[Object tracking records]
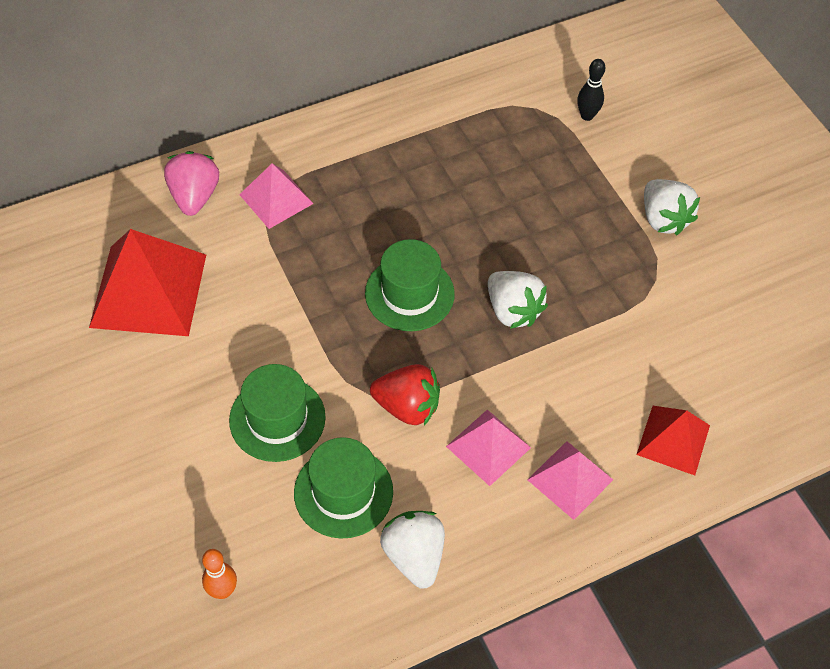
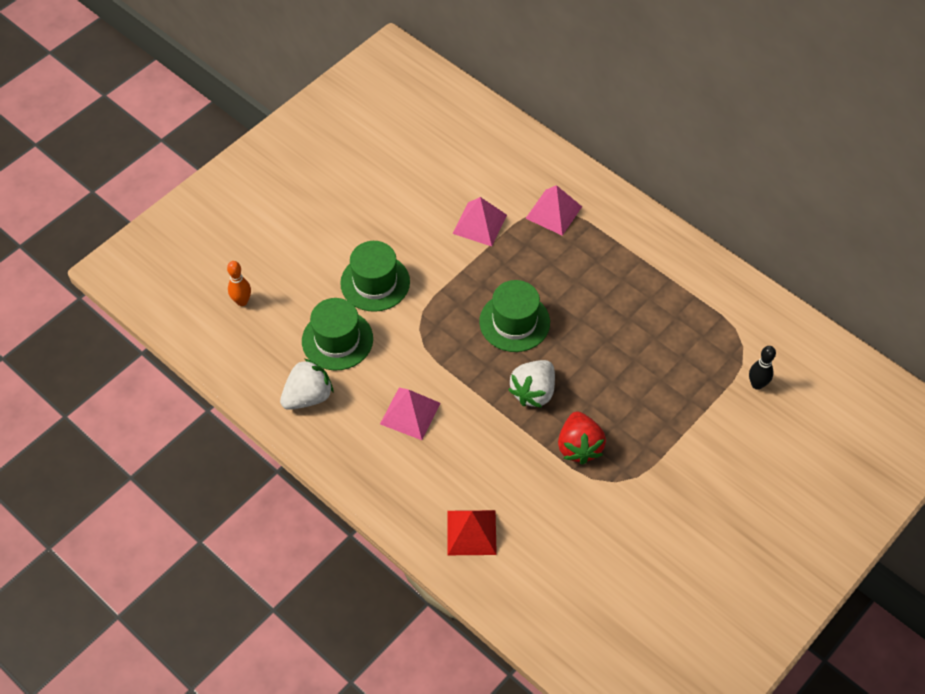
camera: 70 degrees right, 0 degrees up
red pyramid [89,229,206,336] -> none
pink strawberry [164,151,219,216] -> none
red strawberry [370,364,440,425] -> red strawberry moved to [558,412,606,465]
pink pyramid [528,441,613,520] -> pink pyramid moved to [452,197,507,246]
white strawberry [644,179,700,235] -> none

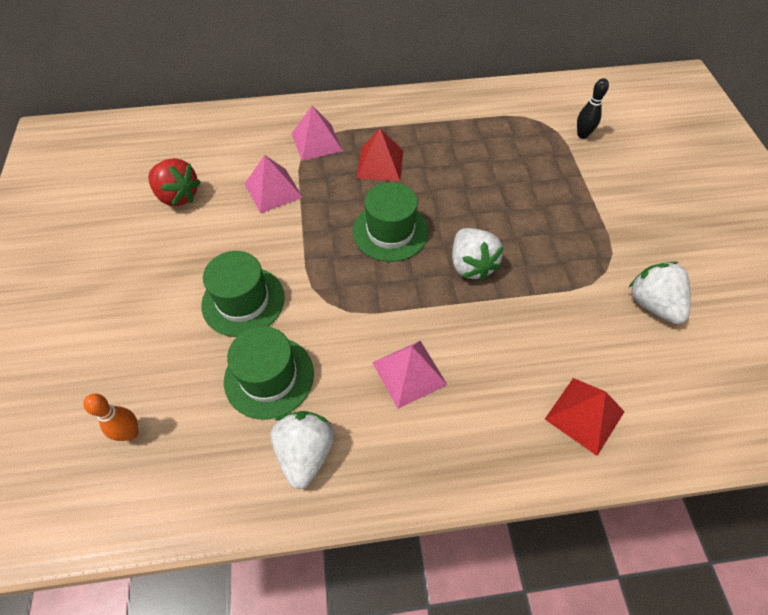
camera: 50 degrees left, 0 degrees up
red strawberry [558,412,606,465] -> red strawberry moved to [148,158,201,206]
none -> red pyramid [356,128,403,181]
none -> white strawberry [628,262,691,324]

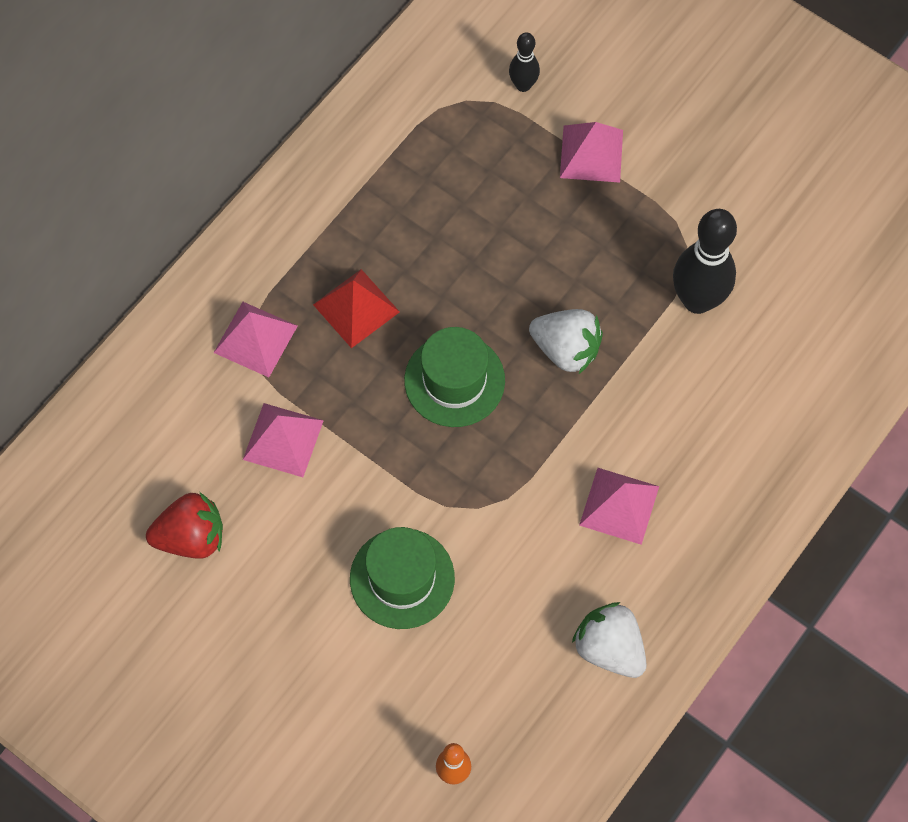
camera: 45 degrees left, 10 degrees up
green hat [224,326,314,420] -> none
red pyramid [545,378,625,456] -> none
white strawberry [628,262,691,324] -> none
none -> pink pyramid [560,122,623,183]
none -> black bowling pin [673,209,737,314]

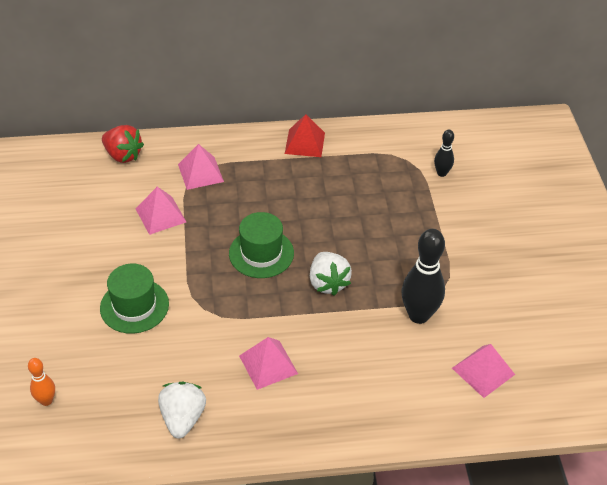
camera: 45 degrees right, 20 degrees down
red strawberry [146,492,223,559] -> red strawberry moved to [102,125,144,163]
red pyramid [313,269,400,348] -> red pyramid moved to [285,114,325,157]
pink pyramid [560,122,623,183] -> pink pyramid moved to [452,344,515,398]

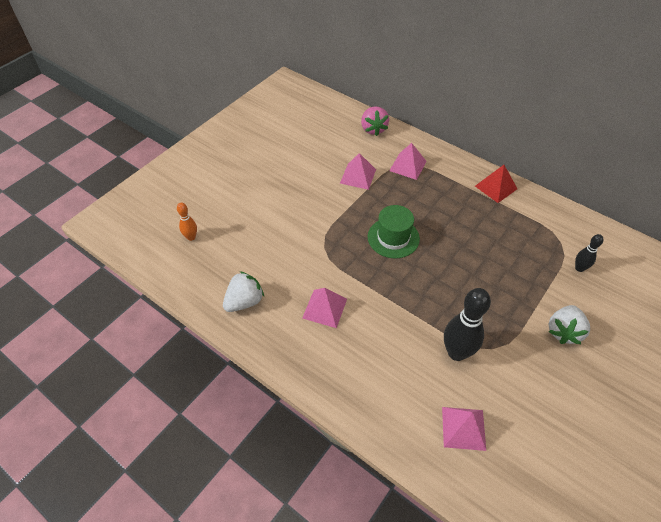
camera: 45 degrees right, 5 degrees up
green hat [100,264,169,334] -> none
red strawberry [102,125,144,163] -> pink strawberry [361,107,389,136]
white strawberry [310,252,352,296] -> white strawberry moved to [548,305,590,344]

Your instructions:
Give back exactly the lines above from the one with "pink pyramid [528,441,613,520]" through the one with "none -> white strawberry [628,262,691,324]", both included. Pictures don't belong in the copy.

Response to the task:
pink pyramid [528,441,613,520] -> pink pyramid moved to [452,197,507,246]
white strawberry [644,179,700,235] -> none

camera: 50 degrees left, 0 degrees up
red strawberry [558,412,606,465] -> red strawberry moved to [148,158,201,206]
none -> red pyramid [356,128,403,181]
none -> white strawberry [628,262,691,324]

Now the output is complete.